• Exercise aim
Tell me how many lines in the data below hold the string "pink", and say nothing else.

• Extracted data
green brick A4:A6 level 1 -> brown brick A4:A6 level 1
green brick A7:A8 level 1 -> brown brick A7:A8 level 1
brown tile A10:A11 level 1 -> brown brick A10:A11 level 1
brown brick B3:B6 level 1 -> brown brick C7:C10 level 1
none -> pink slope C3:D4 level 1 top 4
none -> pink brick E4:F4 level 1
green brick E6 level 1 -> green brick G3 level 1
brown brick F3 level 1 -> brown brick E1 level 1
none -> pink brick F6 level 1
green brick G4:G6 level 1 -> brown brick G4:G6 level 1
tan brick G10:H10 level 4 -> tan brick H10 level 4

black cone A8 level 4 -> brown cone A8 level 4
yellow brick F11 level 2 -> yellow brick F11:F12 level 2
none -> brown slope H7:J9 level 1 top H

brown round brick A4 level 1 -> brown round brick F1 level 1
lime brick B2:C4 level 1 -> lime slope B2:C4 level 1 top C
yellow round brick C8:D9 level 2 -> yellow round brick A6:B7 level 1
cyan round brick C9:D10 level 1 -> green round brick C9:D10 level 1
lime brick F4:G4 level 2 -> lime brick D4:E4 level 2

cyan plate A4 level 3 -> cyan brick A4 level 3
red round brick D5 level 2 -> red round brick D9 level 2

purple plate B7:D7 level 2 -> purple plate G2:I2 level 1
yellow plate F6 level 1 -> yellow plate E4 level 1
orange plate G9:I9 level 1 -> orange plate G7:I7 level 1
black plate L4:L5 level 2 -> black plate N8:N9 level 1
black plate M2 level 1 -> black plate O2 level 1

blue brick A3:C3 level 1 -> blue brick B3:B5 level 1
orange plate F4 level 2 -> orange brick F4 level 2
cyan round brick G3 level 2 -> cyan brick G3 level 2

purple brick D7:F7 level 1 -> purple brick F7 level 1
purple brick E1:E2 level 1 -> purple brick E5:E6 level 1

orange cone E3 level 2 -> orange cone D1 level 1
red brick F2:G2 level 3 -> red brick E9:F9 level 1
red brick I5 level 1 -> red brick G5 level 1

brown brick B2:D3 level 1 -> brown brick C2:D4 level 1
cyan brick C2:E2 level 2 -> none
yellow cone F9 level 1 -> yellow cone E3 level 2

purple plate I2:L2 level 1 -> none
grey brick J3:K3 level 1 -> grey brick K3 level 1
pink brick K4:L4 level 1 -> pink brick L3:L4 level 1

• Worked solution
4